> [The exercise]: Pull out every line of the listing below that contains the string "kern", treating uppercase and lowercase as different.

> [Records]:
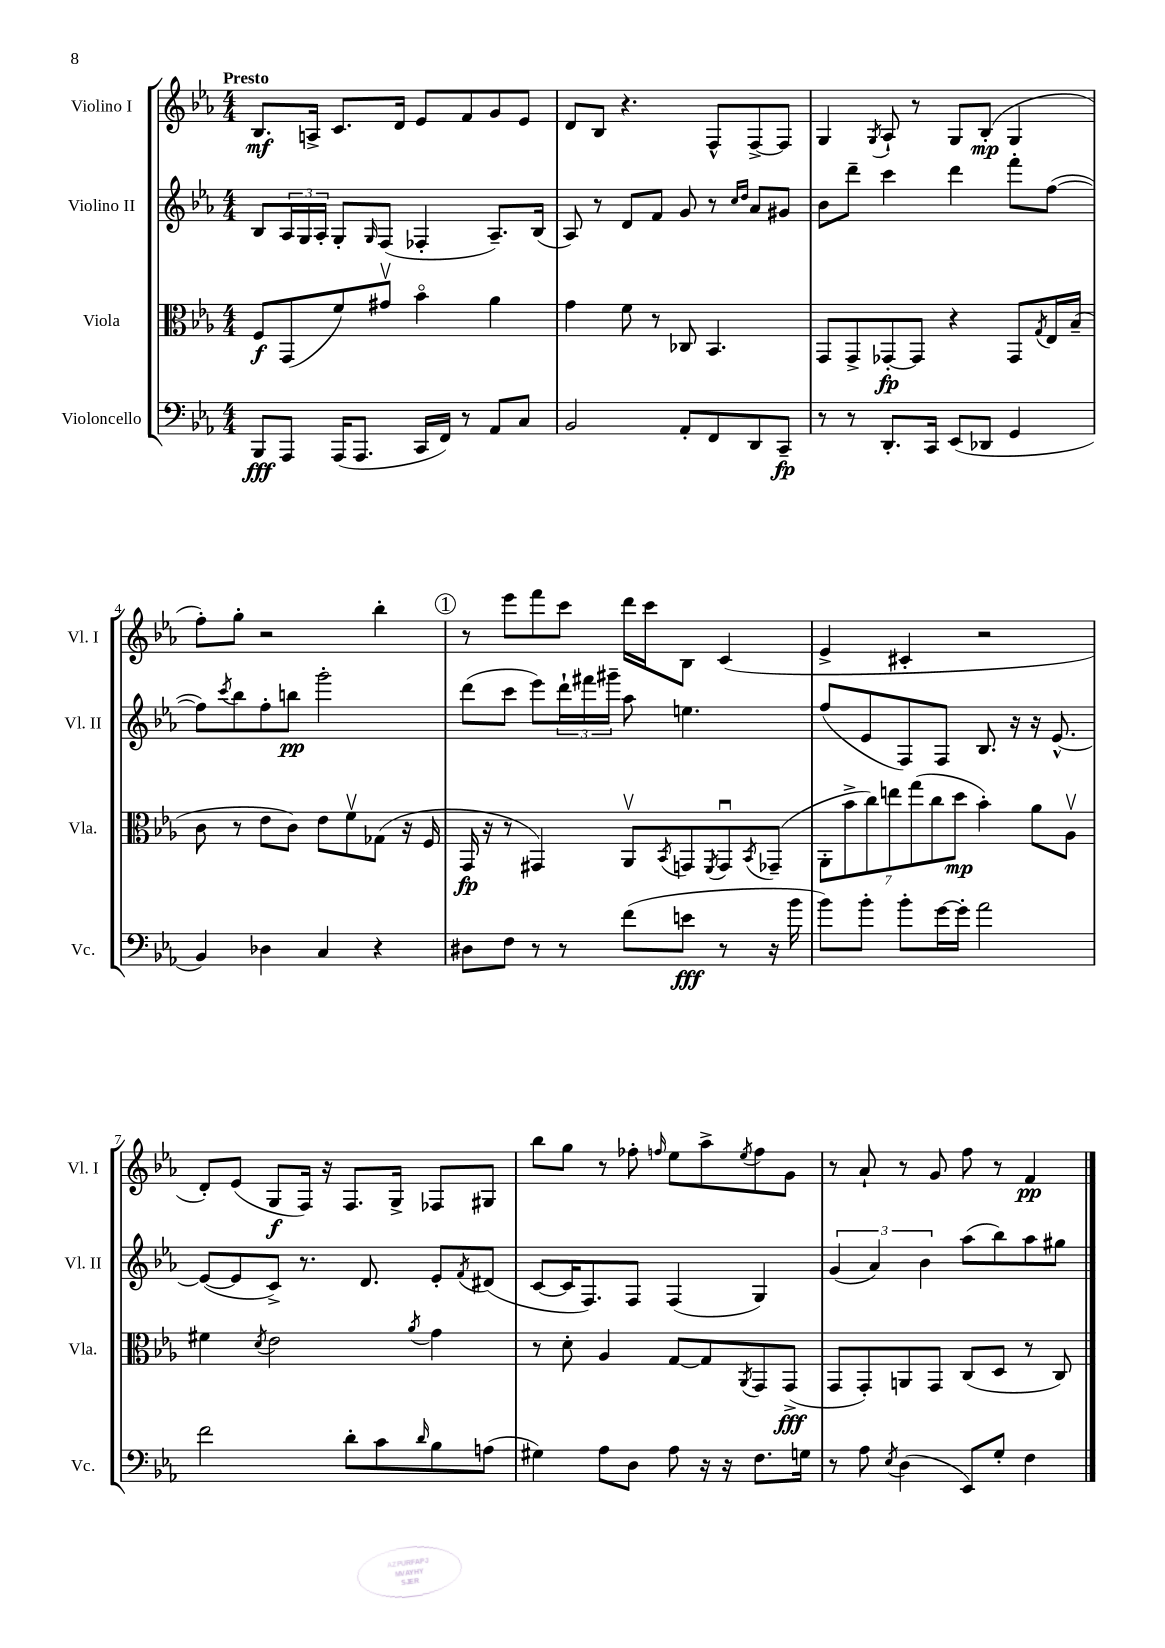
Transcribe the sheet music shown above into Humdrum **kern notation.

**kern	**dynam	**kern	**dynam	**kern	**dynam	**kern	**dynam
*part4	*part4	*part3	*part3	*part2	*part2	*part1	*part1
*staff4	*staff4	*staff3	*staff3	*staff2	*staff2	*staff1	*staff1
*I"Violoncello	*	*I"Viola	*	*I"Violino II	*	*I"Violino I	*
*I'Vc.	*	*I'Vla.	*	*I'Vl. II	*	*I'Vl. I	*
*clefF4	*	*clefC3	*	*clefG2	*	*clefG2	*
*k[b-e-a-]	*	*k[b-e-a-]	*	*k[b-e-a-]	*	*k[b-e-a-]	*
*M4/4	*	*M4/4	*	*M4/4	*	*M4/4	*
=1	=1	=1	=1	=1	=1	=1	=1
!	!	!	!	!	!	!LO:TX:a:B:t=Presto	!
8BBB-/L	fff	8F/L	f	8B-/L	.	8.B-/L	mf
8AAA-/J	.	(8GG/	.	24A-/L	.	.	.
.	.	.	.	24G/	.	.	.
.	.	.	.	.	.	16An^/Jk	.
.	.	.	.	24A-'/JJ	.	.	.
(16AAA-/KL	.	8f/)	.	8G'/L	.	8.c/L	.
8.AAA-/J	.	.	.	.	.	.	.
.	.	.	.	16qqG/	.	.	.
.	.	8g#Xv/J	.	(8F/J	.	.	.
.	.	.	.	.	.	16d/Jk	.
16CC/LL	.	4b-\	.	4F-X'/	.	8e-/L	.
16FF/JJ)	.	.	.	.	.	.	.
8r	.	.	.	.	.	8f/	.
8AA-/L	.	4a-\	.	8.A-~/L)	.	8g/	.
8C/J	.	.	.	.	.	8e-/J	.
.	.	.	.	(16B-/Jk	.	.	.
=2	=2	=2	=2	=2	=2	=2	=2
2BB-/	.	4g\	.	8A-/)	.	8d/L	.
.	.	.	.	8r	.	8B-/J	.
.	.	8f\	.	8d/L	.	4.r	.
.	.	8r	.	8f/J	.	.	.
8AA-'/L	.	8C-X/	.	8g/	.	.	.
8FF/	.	4.BB-/	.	8r	.	8F^^/L	.
.	.	.	.	16qqcc/LL	.	.	.
.	.	.	.	16qqdd/JJ	.	.	.
8DD/	.	.	.	8a-/L	.	[8F^/	.
8CC~/J	fp	.	.	8g#X/J	.	8F/J]	.
=3	=3	=3	=3	=3	=3	=3	=3
8r	.	8GG/L	.	8b-\L	.	4G/	.
8r	.	8GG^/	.	8ddd~\J	.	.	.
.	.	.	.	.	.	8qG/	.
8.DD'/L	.	[8GG-X'/	fp	4ccc\	.	8A-`/	.
.	.	8GG-/J]	.	.	.	8r	.
16CC/Jk	.	.	.	.	.	.	.
(8EE-/L	.	4r	.	4ddd\	.	8G/L	.
8DD-X/J	.	.	.	.	.	(8B-'/J	mp
4GG/	.	8GG-/L	.	8fff'\L	.	4G/	.
.	.	8qG/	.	.	.	.	.
.	.	16E-/L	.	([8ff\J	.	.	.
.	.	(16B-~/JJ	.	.	.	.	.
!!LO:LB:g=z
=4	=4	=4	=4	=4	=4	=4	=4
4BB-/)	.	8c\	.	8ff\L])	.	8ff'\L)	.
.	.	.	.	8qccc/	.	.	.
.	.	8r	.	8bb-\	.	8gg'\J	.
4D-X\	.	8e-\L	.	8ff'\	.	2r	.
.	.	8c\J)	.	8bbn\J	pp	.	.
4C/	.	8e-\L	.	2ggg'\	.	.	.
.	.	8fv\	.	.	.	.	.
4r	.	(8G-X\J	.	.	.	4bb-'\	.
.	.	16r	.	.	.	.	.
.	.	16F/	.	.	.	.	.
!!LO:REH:place=s1:t=1
=5	=5	=5	=5	=5	=5	=5	=5
8D#X\L	.	16GG/	fp	(8ddd\L	.	8r	.
.	.	16r	.	.	.	.	.
8F\J	.	8r	.	8ccc\J	.	8eee-\L	.
8r	.	4GG#X/)	.	8eee-\L)	.	8fff\	.
8r	.	.	.	24ddd`\L	.	8ccc\J	.
.	.	.	.	24fff#X\	.	.	.
.	.	.	.	24ggg#X~\JJ	.	.	.
(8f\L	.	8AA-v/L	.	8aa-\	.	16ddd\LL	.
.	.	.	.	.	.	16ccc\J	.
.	.	8qBB-/	.	.	.	.	.
8en\J	fff	8GGn/	.	4.een\	.	8B-\J	.
.	.	8qFF/	.	.	.	.	.
8r	.	8GGu/	.	.	.	(4c/	.
.	.	8qBB-/	.	.	.	.	.
16r	.	(8GG-X~/J	.	.	.	.	.
16b-\	.	.	.	.	.	.	.
=6	=6	=6	=6	=6	=6	=6	=6
8b-\L)	.	14AA-'\L	.	(8ff/L	.	4e-^/	.
.	.	14b-^\	.	.	.	.	.
8b-'\J	.	.	.	8e-/	.	.	.
.	.	14cc\)	.	.	.	.	.
.	.	14een\	.	.	.	.	.
8b-'\L	.	.	.	8F/)	.	4c#X'/	.
.	.	(14gg\	.	.	.	.	.
.	.	14cc\	.	.	.	.	.
[16g\L	.	.	.	8F/J	.	.	.
.	.	14dd\J	mp	.	.	.	.
16g'\JJ]	.	.	.	.	.	.	.
2a-\	.	4b-'\)	.	8.B-/	.	2r	.
.	.	.	.	16r	.	.	.
.	.	8a-\L	.	16r	.	.	.
.	.	.	.	[8.e-^^/	.	.	.
.	.	8A-v\J	.	.	.	.	.
!!LO:LB:g=z
=7	=7	=7	=7	=7	=7	=7	=7
2f\	.	4f#X\	.	(8e-/L_	.	8d'/L)	.
.	.	.	.	8e-/]	.	(8e-/J	.
.	.	8qd/	.	.	.	.	.
.	.	2e-\	.	8c^/J)	.	8G/L	f
.	.	.	.	8.r	.	16F/Jk)	.
.	.	.	.	.	.	16r	.
8d'\L	.	.	.	.	.	8.F/L	.
.	.	.	.	8.d/	.	.	.
8c\	.	.	.	.	.	.	.
.	.	.	.	.	.	16G^/Jk	.
16qqd/	.	8qa-/	.	.	.	.	.
8B-\	.	4g\	.	8e-'/L	.	8F-X/L	.
.	.	.	.	8qf/	.	.	.
(8An\J	.	.	.	(8d#X/J	.	8G#X/J	.
=8	=8	=8	=8	=8	=8	=8	=8
4G#X\)	.	8r	.	[8c/L	.	8bb-\L	.
.	.	8d'\	.	16c/K]	.	8gg\J	.
.	.	.	.	8.F/)	.	.	.
8A-\L	.	4A-/	.	.	.	8r	.
8D\J	.	.	.	8F/J	.	8ff-X'\	.
.	.	.	.	.	.	16qqffn/	.
8A-\	.	[8G/L	.	(4F/	.	8ee-\L	.
16r	.	8G/]	.	.	.	8aa-^\	.
16r	.	.	.	.	.	.	.
.	.	8qAA-/	.	.	.	8qee-/	.
8.F\L	.	8GG/	.	4G/)	.	8ff\	.
.	.	(8GG^/J	fff	.	.	8g\J	.
16Gn\Jk	.	.	.	.	.	.	.
=9	=9	=9	=9	=9	=9	=9	=9
8r	.	8GG/L	.	(6g/	.	8r	.
8A-\	.	8GG'/)	.	.	.	8a-`/	.
.	.	.	.	6a-/)	.	.	.
8qE-/	.	.	.	.	.	.	.
(4D\	.	8AAn/	.	.	.	8r	.
.	.	.	.	6b-\	.	.	.
.	.	8GG/J	.	.	.	8g/	.
8EE-/L)	.	(8C/L	.	(8aa-\L	.	8ff\	.
8G'/J	.	8D/J	.	8bb-\)	.	8r	.
4F\	.	8r	.	8aa-\	.	4f/	pp
.	.	8C/)	.	8gg#X\J	.	.	.
==	==	==	==	==	==	==	==
*-	*-	*-	*-	*-	*-	*-	*-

> [Written solution]:
Transcribe the sheet music shown above into Humdrum **kern notation.
**kern	**dynam	**kern	**dynam	**kern	**dynam	**kern	**dynam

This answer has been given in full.